> [BRIEF] Please copy out the full listing that follows exactly; no picture belongs in the copy.

> [THE DATA]

»»

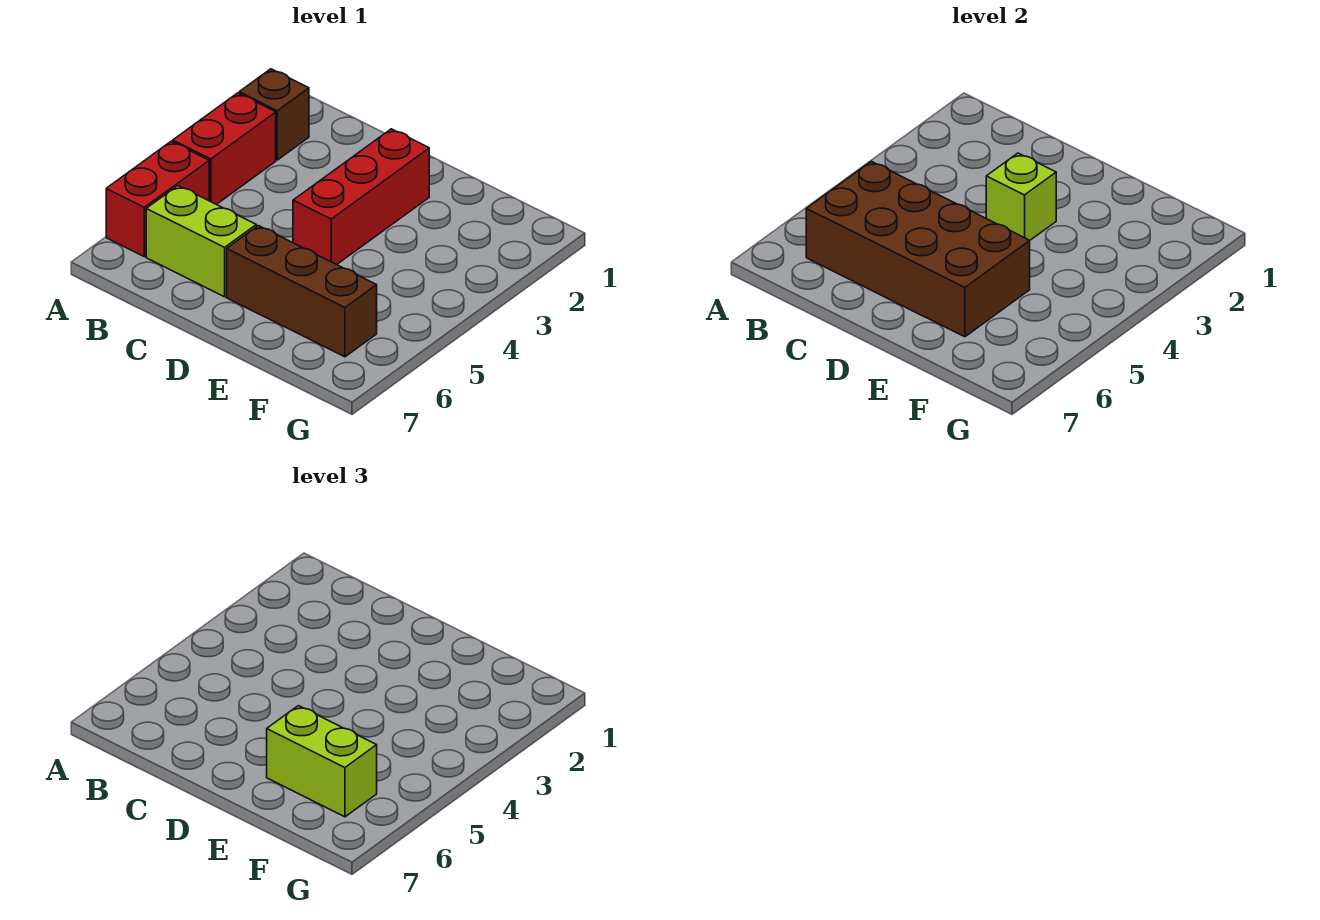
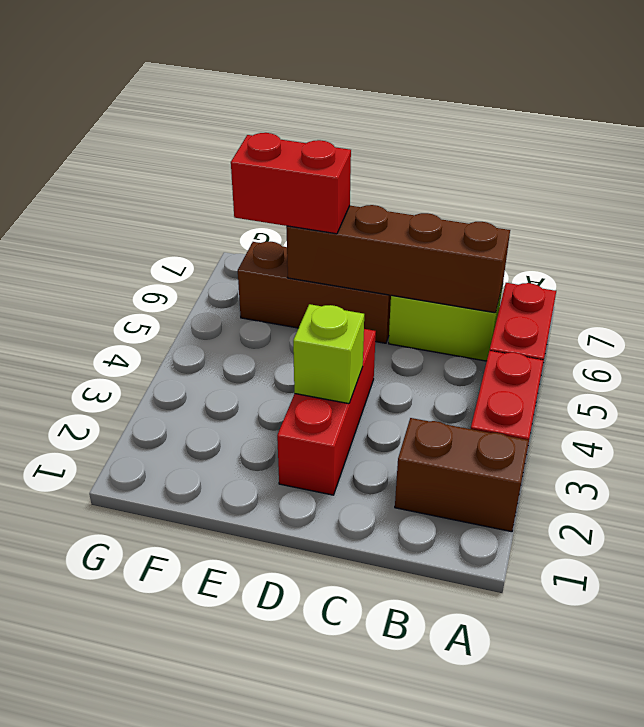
brown brick A2 level 1 -> brown brick A2:B2 level 1
brown brick B5:E6 level 2 -> brown brick B6:E6 level 2
lime brick E6:F6 level 3 -> red brick E6:F6 level 3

««

> [WRITTEN RESPONSE]
brown brick A2 level 1 -> brown brick A2:B2 level 1
brown brick B5:E6 level 2 -> brown brick B6:E6 level 2
lime brick E6:F6 level 3 -> red brick E6:F6 level 3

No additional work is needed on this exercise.